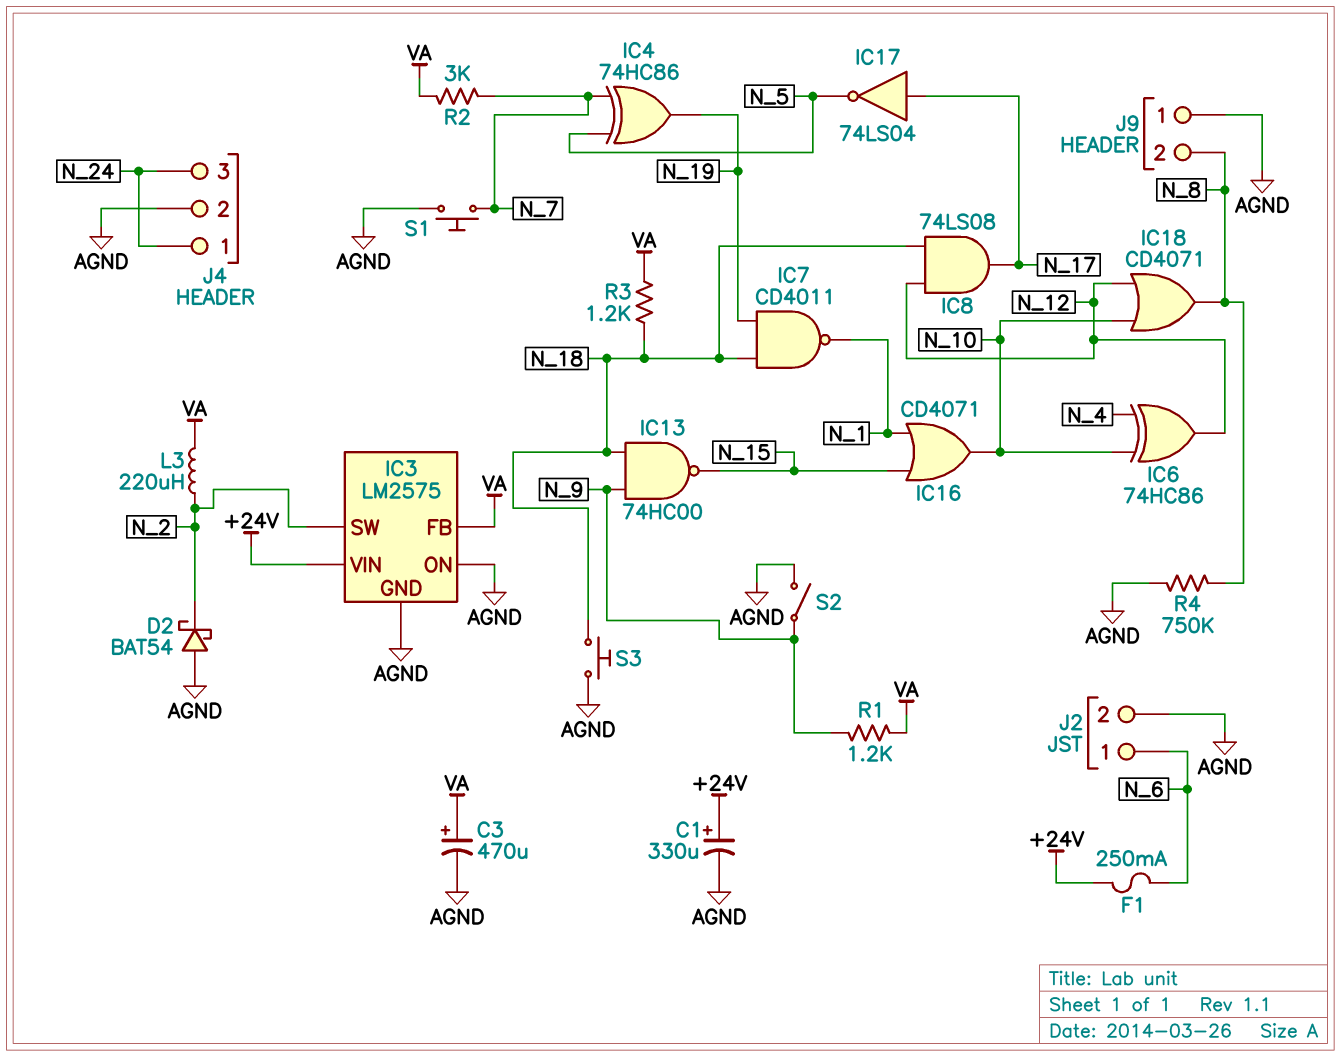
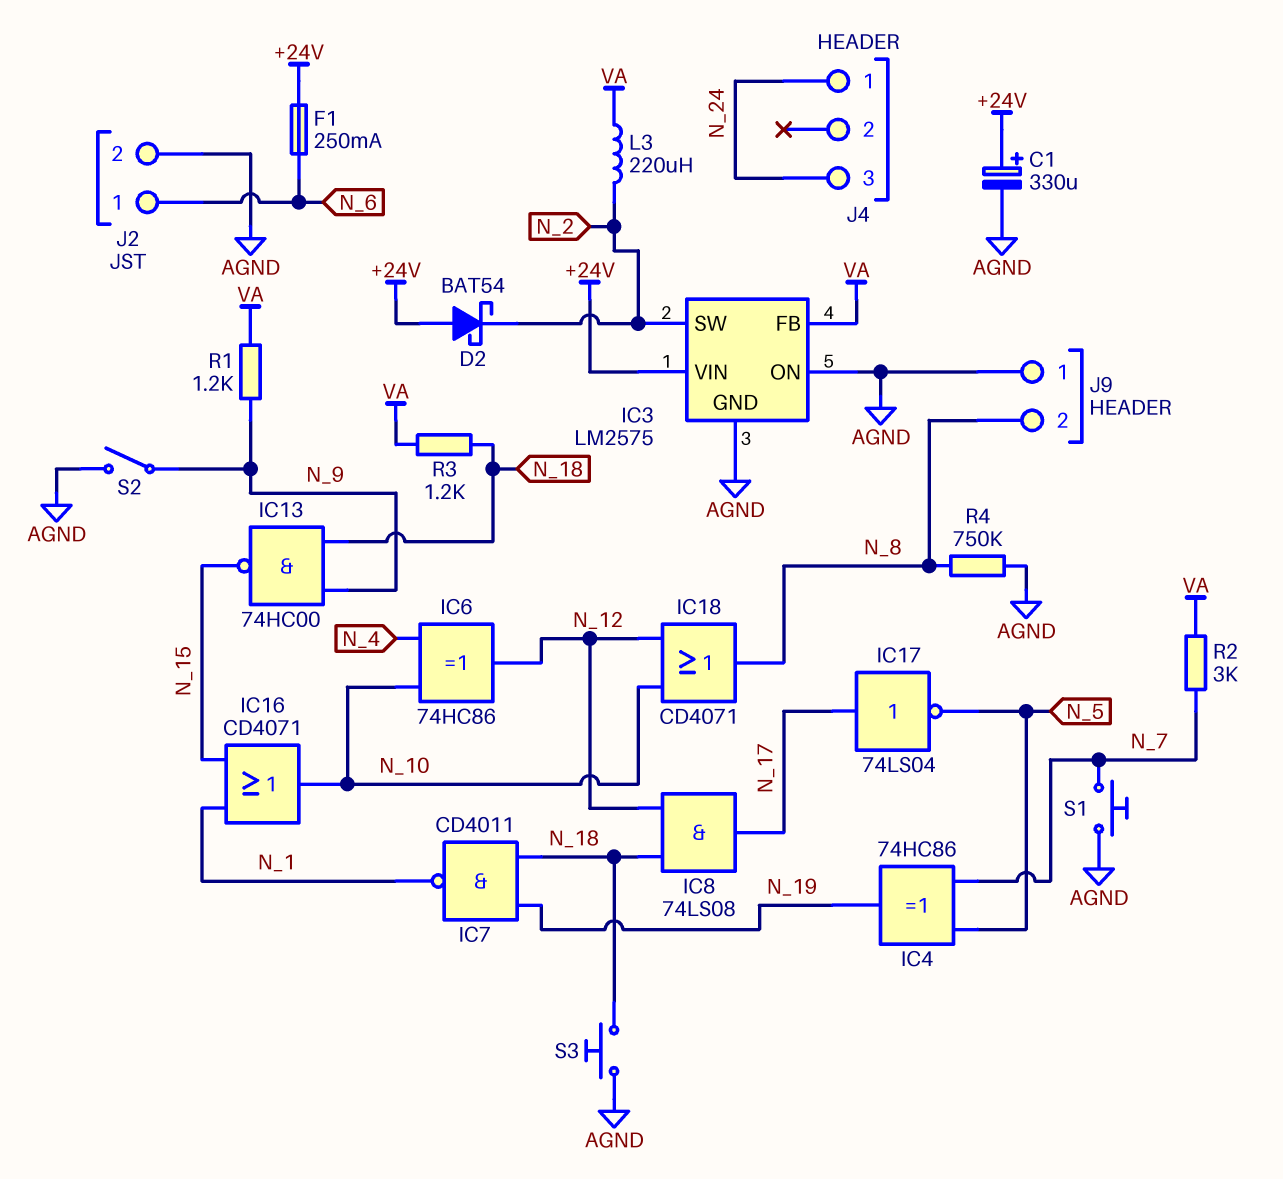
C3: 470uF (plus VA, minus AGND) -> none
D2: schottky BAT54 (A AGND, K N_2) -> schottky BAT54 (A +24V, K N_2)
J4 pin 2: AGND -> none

* * *

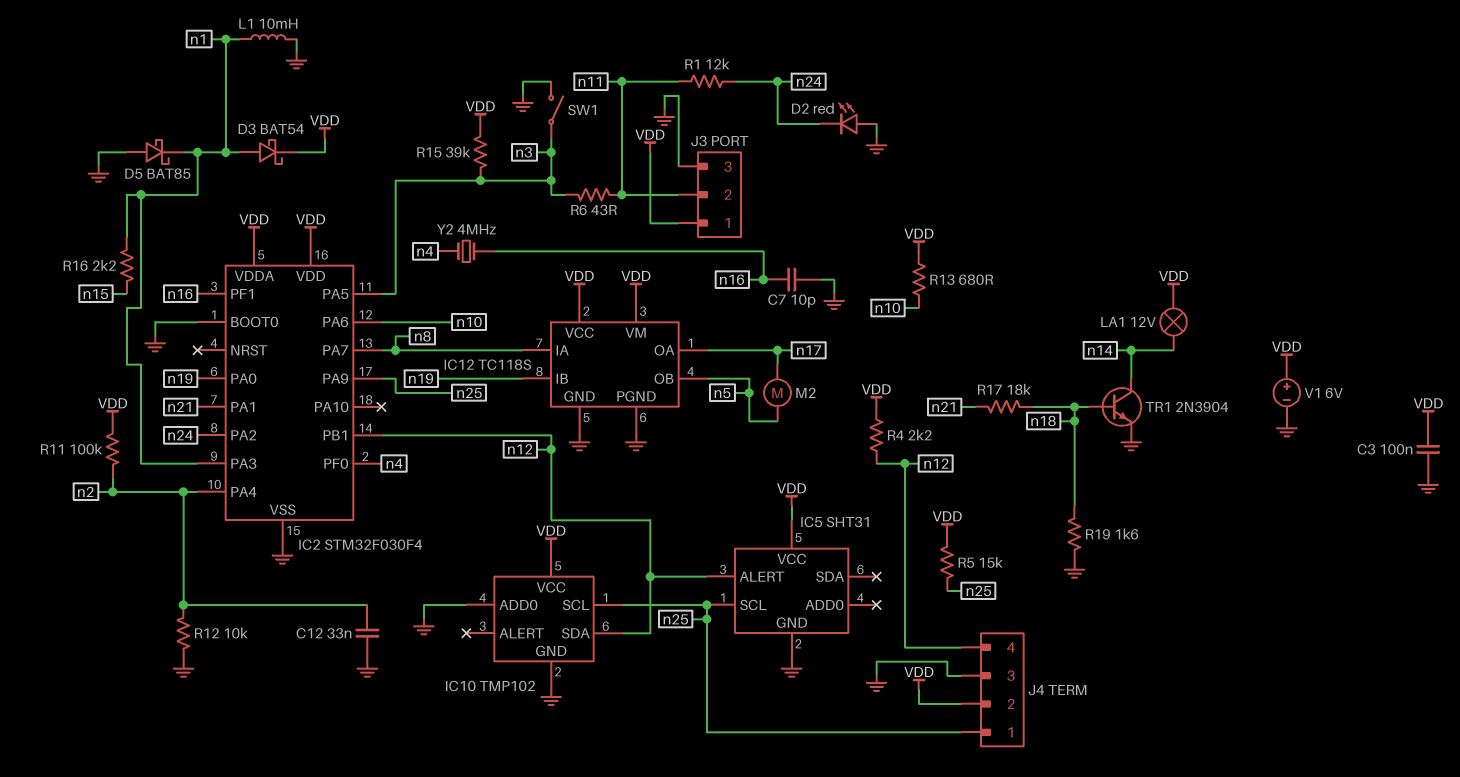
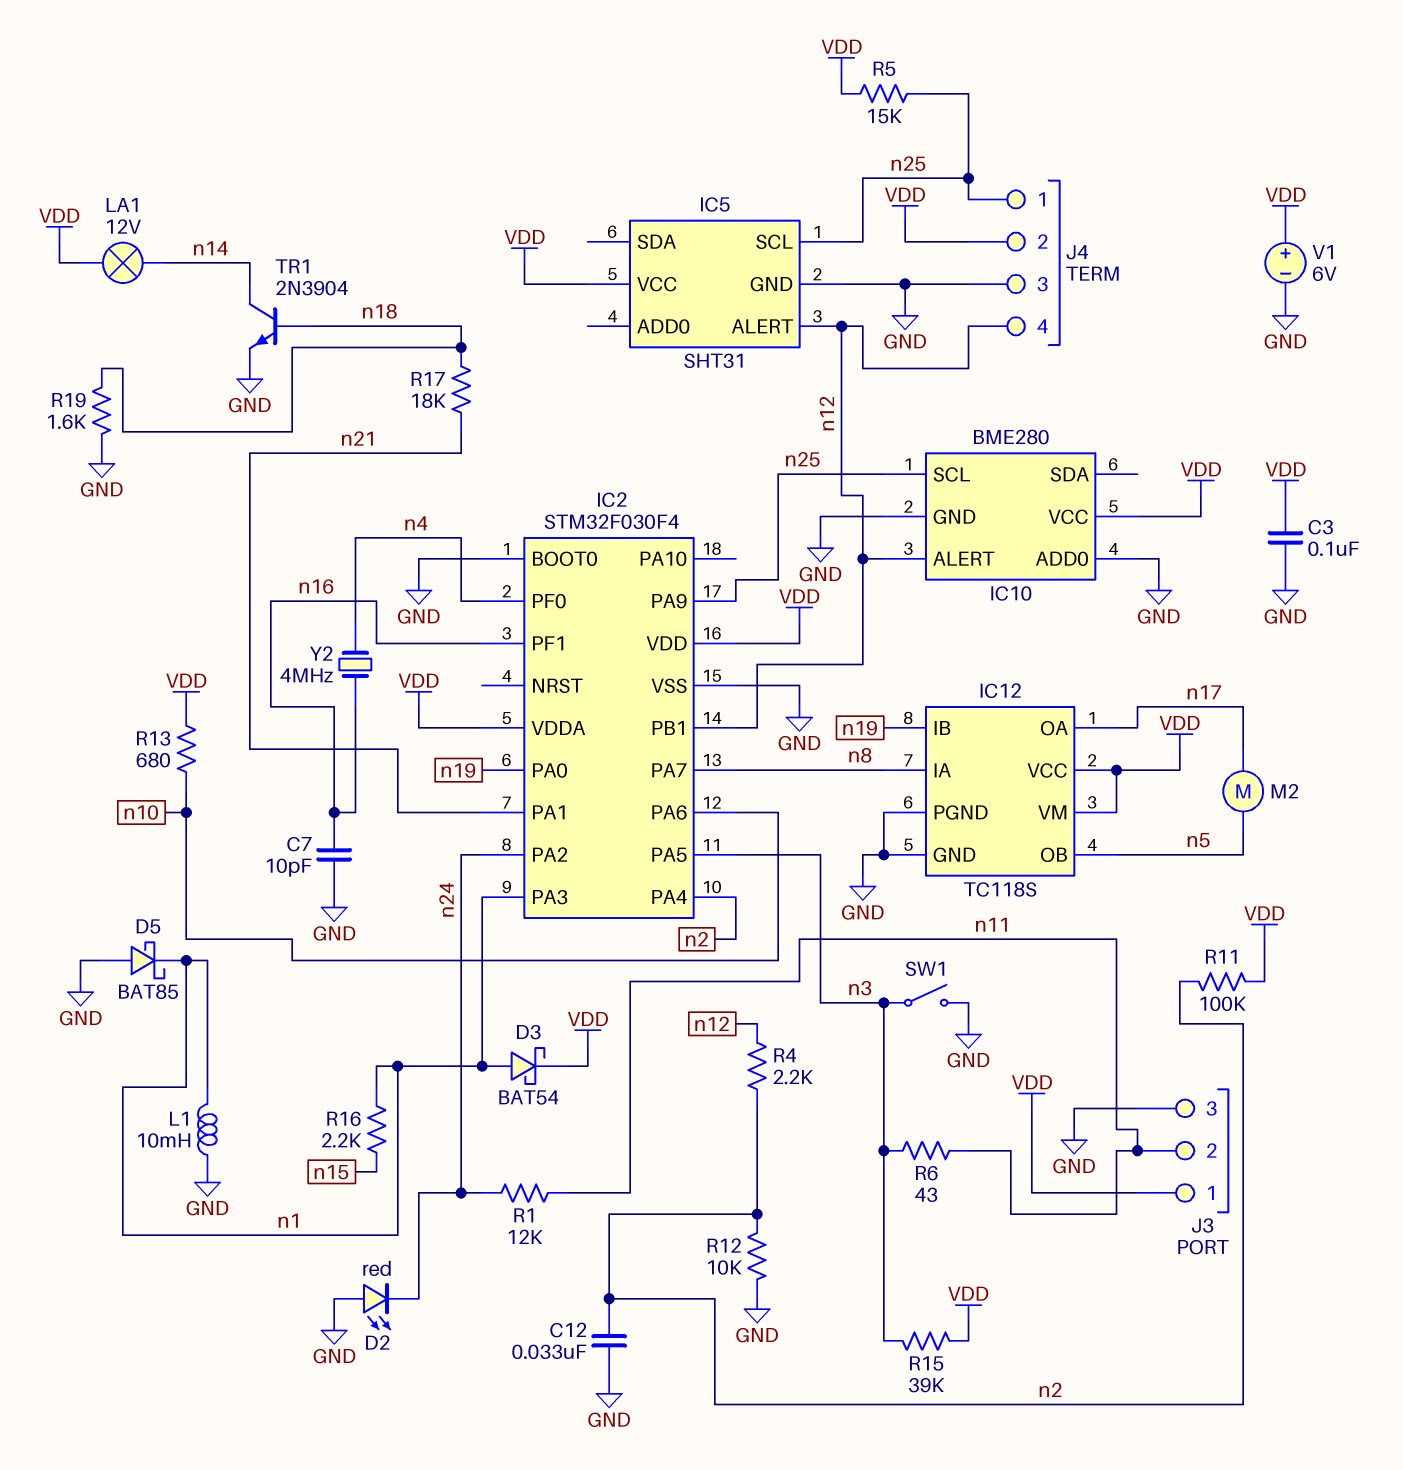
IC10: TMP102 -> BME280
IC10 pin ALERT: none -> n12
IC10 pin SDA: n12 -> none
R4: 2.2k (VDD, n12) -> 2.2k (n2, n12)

### Directions for this task
Begin at the line above that has "D2: schottky BAT54" and stop after the line that has "J4 pin 2: AGND -> none", copying each line exactly and adding nothing else.

### Result for this exercise
D2: schottky BAT54 (A AGND, K N_2) -> schottky BAT54 (A +24V, K N_2)
J4 pin 2: AGND -> none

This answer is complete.